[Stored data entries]
● ● ● ●

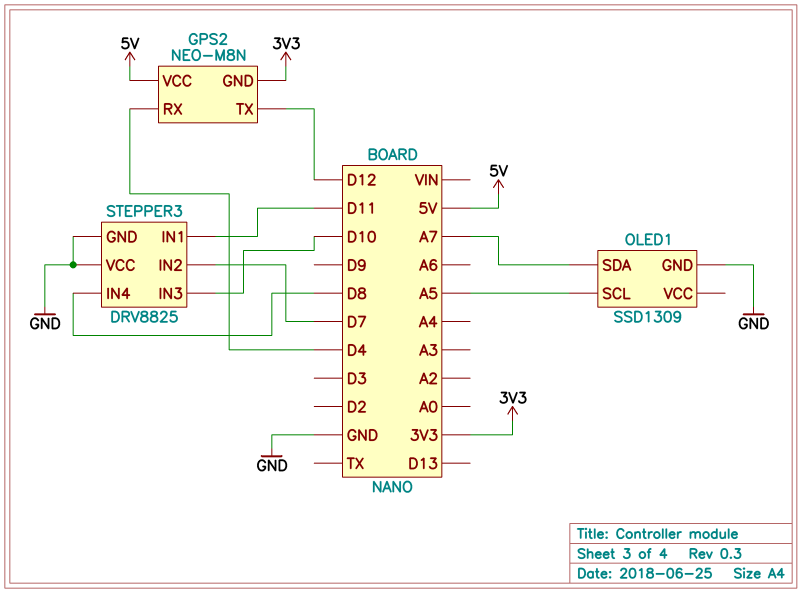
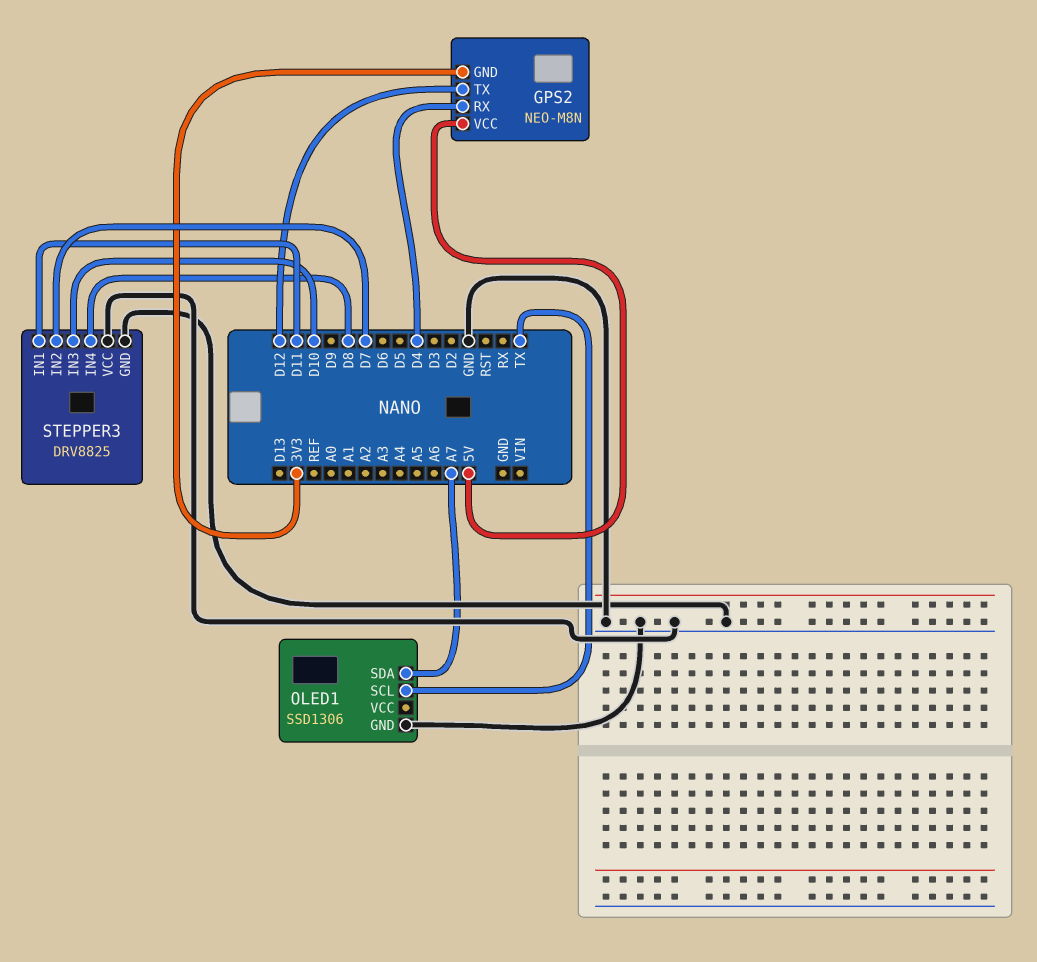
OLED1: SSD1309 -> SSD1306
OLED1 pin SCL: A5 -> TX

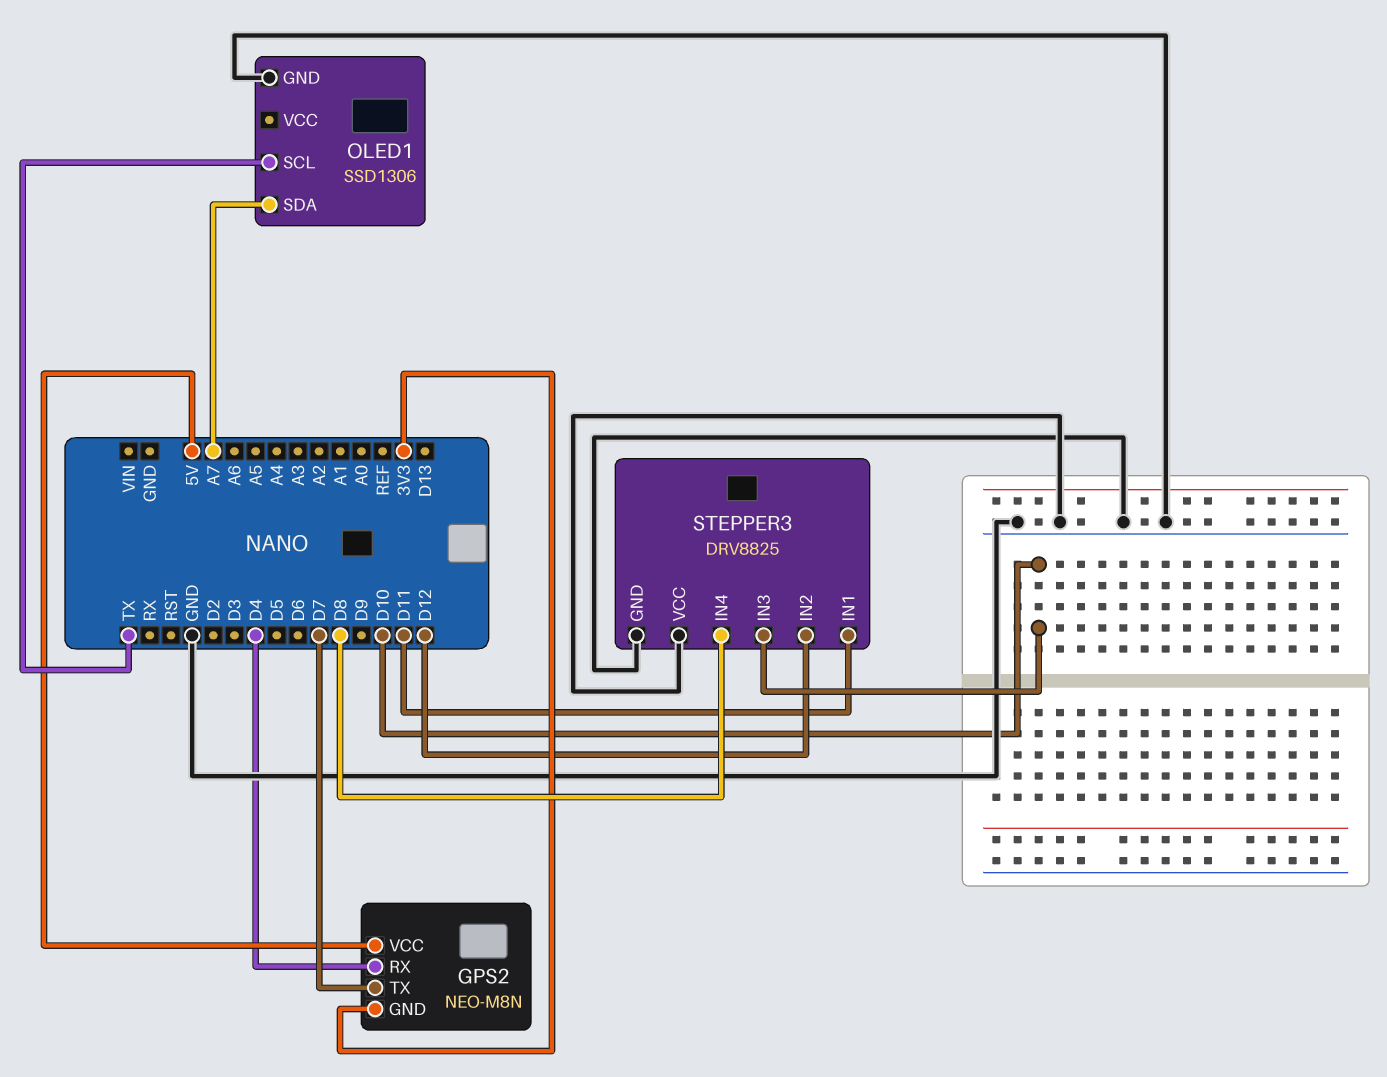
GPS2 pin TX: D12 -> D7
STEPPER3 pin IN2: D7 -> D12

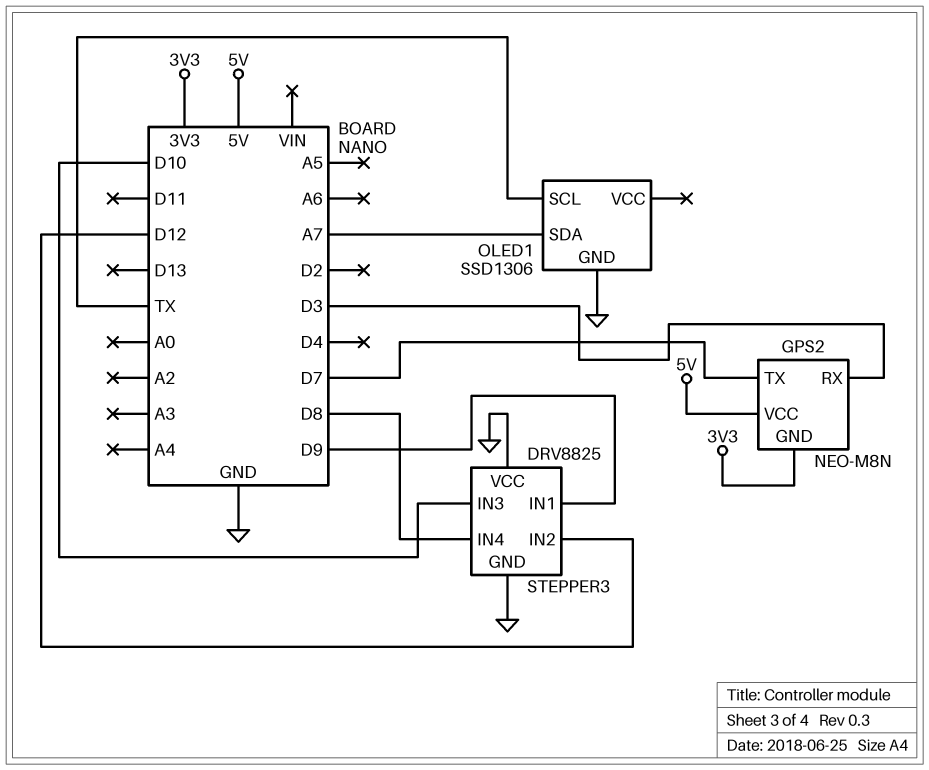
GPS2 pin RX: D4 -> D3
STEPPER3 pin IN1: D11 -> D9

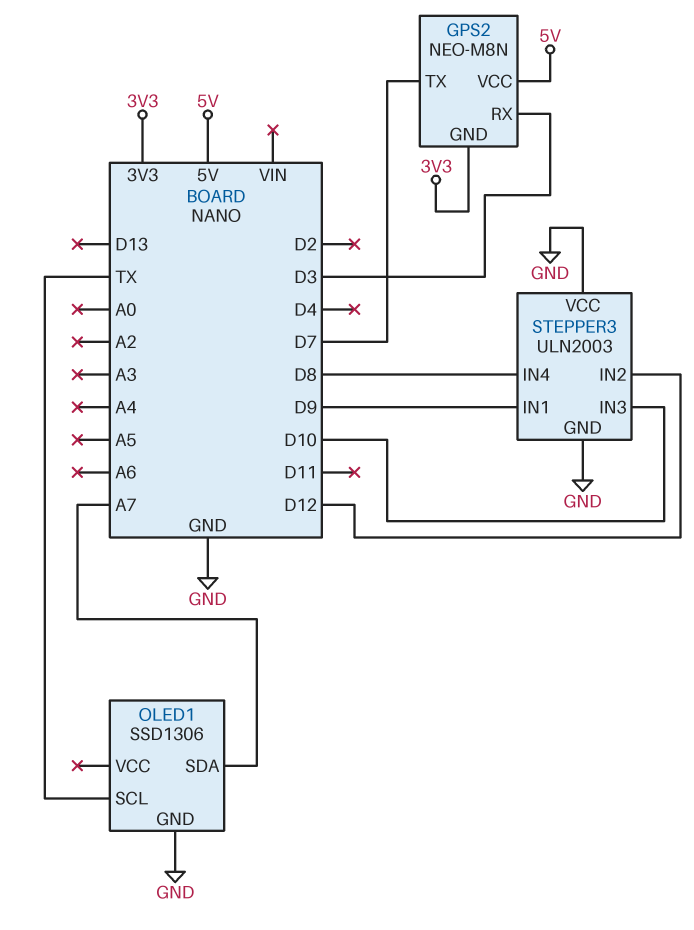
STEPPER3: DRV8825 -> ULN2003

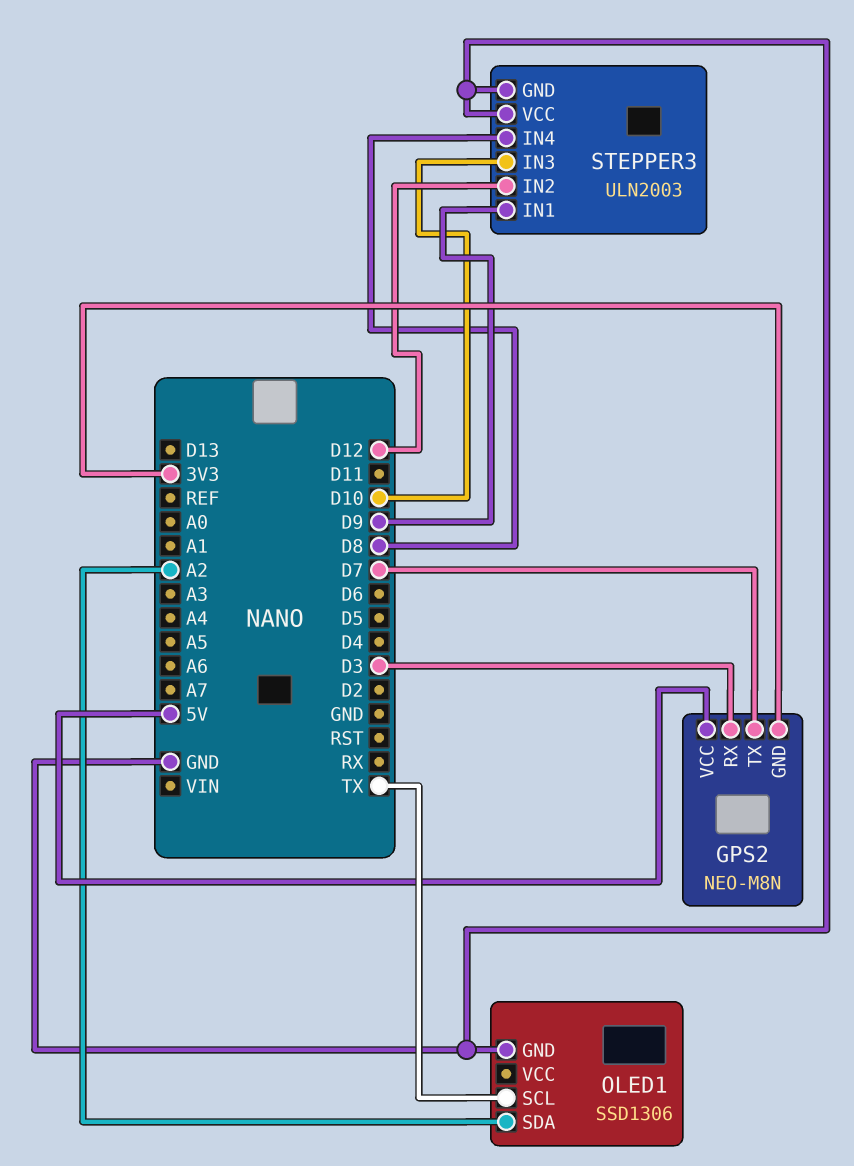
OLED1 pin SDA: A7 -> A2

● ● ● ●

• YOUR OBJECTIVE: Your reply should be the full data above, copied exactly, with no pictures in it.

• RESULT OF THE TASK:
OLED1: SSD1309 -> SSD1306
OLED1 pin SCL: A5 -> TX

GPS2 pin TX: D12 -> D7
STEPPER3 pin IN2: D7 -> D12

GPS2 pin RX: D4 -> D3
STEPPER3 pin IN1: D11 -> D9

STEPPER3: DRV8825 -> ULN2003

OLED1 pin SDA: A7 -> A2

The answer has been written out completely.